[Stored entries]
___
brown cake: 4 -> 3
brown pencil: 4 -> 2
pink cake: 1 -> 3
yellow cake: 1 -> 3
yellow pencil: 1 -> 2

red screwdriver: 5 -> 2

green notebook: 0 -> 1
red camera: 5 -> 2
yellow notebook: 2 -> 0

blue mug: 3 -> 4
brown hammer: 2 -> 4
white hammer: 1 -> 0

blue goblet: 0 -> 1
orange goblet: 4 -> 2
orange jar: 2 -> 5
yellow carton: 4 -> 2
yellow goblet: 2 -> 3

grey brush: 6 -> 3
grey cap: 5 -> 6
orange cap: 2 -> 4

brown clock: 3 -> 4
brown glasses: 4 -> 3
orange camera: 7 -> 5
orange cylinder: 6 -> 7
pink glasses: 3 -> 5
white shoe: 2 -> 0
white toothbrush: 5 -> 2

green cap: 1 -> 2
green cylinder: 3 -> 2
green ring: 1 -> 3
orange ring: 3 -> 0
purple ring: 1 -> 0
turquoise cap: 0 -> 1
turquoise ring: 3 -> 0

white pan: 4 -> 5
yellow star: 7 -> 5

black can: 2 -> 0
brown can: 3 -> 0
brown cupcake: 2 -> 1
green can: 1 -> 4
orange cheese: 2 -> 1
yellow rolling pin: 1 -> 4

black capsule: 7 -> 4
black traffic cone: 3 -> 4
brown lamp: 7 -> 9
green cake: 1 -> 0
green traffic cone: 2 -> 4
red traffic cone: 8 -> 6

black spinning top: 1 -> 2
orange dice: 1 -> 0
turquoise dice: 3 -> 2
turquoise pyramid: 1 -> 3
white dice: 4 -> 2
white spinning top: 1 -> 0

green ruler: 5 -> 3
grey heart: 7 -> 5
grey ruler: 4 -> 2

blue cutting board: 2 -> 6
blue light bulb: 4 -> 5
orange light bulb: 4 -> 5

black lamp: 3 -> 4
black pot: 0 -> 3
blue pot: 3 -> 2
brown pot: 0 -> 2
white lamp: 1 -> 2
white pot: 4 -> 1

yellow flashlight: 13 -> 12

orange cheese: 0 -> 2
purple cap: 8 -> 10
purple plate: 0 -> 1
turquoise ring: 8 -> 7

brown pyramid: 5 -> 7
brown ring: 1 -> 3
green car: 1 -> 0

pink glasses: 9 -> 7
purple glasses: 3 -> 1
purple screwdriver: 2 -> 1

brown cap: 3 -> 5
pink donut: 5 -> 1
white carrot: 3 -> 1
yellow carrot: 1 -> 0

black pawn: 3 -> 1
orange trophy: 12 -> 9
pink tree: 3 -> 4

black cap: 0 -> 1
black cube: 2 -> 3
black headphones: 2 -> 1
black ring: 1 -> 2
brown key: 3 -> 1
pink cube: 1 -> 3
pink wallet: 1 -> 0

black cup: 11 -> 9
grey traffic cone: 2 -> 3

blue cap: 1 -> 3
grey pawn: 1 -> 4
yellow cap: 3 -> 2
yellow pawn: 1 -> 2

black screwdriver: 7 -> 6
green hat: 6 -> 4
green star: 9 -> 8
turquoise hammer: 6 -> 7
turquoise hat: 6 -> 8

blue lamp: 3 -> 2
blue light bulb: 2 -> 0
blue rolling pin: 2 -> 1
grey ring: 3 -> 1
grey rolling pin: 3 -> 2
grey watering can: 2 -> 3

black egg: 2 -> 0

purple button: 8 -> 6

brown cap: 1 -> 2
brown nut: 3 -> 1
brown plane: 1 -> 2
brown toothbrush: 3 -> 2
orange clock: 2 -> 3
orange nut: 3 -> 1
___
Requirement: Transcribe the data above in full, exactly as it appears.

Answer area:
brown cake: 4 -> 3
brown pencil: 4 -> 2
pink cake: 1 -> 3
yellow cake: 1 -> 3
yellow pencil: 1 -> 2

red screwdriver: 5 -> 2

green notebook: 0 -> 1
red camera: 5 -> 2
yellow notebook: 2 -> 0

blue mug: 3 -> 4
brown hammer: 2 -> 4
white hammer: 1 -> 0

blue goblet: 0 -> 1
orange goblet: 4 -> 2
orange jar: 2 -> 5
yellow carton: 4 -> 2
yellow goblet: 2 -> 3

grey brush: 6 -> 3
grey cap: 5 -> 6
orange cap: 2 -> 4

brown clock: 3 -> 4
brown glasses: 4 -> 3
orange camera: 7 -> 5
orange cylinder: 6 -> 7
pink glasses: 3 -> 5
white shoe: 2 -> 0
white toothbrush: 5 -> 2

green cap: 1 -> 2
green cylinder: 3 -> 2
green ring: 1 -> 3
orange ring: 3 -> 0
purple ring: 1 -> 0
turquoise cap: 0 -> 1
turquoise ring: 3 -> 0

white pan: 4 -> 5
yellow star: 7 -> 5

black can: 2 -> 0
brown can: 3 -> 0
brown cupcake: 2 -> 1
green can: 1 -> 4
orange cheese: 2 -> 1
yellow rolling pin: 1 -> 4

black capsule: 7 -> 4
black traffic cone: 3 -> 4
brown lamp: 7 -> 9
green cake: 1 -> 0
green traffic cone: 2 -> 4
red traffic cone: 8 -> 6

black spinning top: 1 -> 2
orange dice: 1 -> 0
turquoise dice: 3 -> 2
turquoise pyramid: 1 -> 3
white dice: 4 -> 2
white spinning top: 1 -> 0

green ruler: 5 -> 3
grey heart: 7 -> 5
grey ruler: 4 -> 2

blue cutting board: 2 -> 6
blue light bulb: 4 -> 5
orange light bulb: 4 -> 5

black lamp: 3 -> 4
black pot: 0 -> 3
blue pot: 3 -> 2
brown pot: 0 -> 2
white lamp: 1 -> 2
white pot: 4 -> 1

yellow flashlight: 13 -> 12

orange cheese: 0 -> 2
purple cap: 8 -> 10
purple plate: 0 -> 1
turquoise ring: 8 -> 7

brown pyramid: 5 -> 7
brown ring: 1 -> 3
green car: 1 -> 0

pink glasses: 9 -> 7
purple glasses: 3 -> 1
purple screwdriver: 2 -> 1

brown cap: 3 -> 5
pink donut: 5 -> 1
white carrot: 3 -> 1
yellow carrot: 1 -> 0

black pawn: 3 -> 1
orange trophy: 12 -> 9
pink tree: 3 -> 4

black cap: 0 -> 1
black cube: 2 -> 3
black headphones: 2 -> 1
black ring: 1 -> 2
brown key: 3 -> 1
pink cube: 1 -> 3
pink wallet: 1 -> 0

black cup: 11 -> 9
grey traffic cone: 2 -> 3

blue cap: 1 -> 3
grey pawn: 1 -> 4
yellow cap: 3 -> 2
yellow pawn: 1 -> 2

black screwdriver: 7 -> 6
green hat: 6 -> 4
green star: 9 -> 8
turquoise hammer: 6 -> 7
turquoise hat: 6 -> 8

blue lamp: 3 -> 2
blue light bulb: 2 -> 0
blue rolling pin: 2 -> 1
grey ring: 3 -> 1
grey rolling pin: 3 -> 2
grey watering can: 2 -> 3

black egg: 2 -> 0

purple button: 8 -> 6

brown cap: 1 -> 2
brown nut: 3 -> 1
brown plane: 1 -> 2
brown toothbrush: 3 -> 2
orange clock: 2 -> 3
orange nut: 3 -> 1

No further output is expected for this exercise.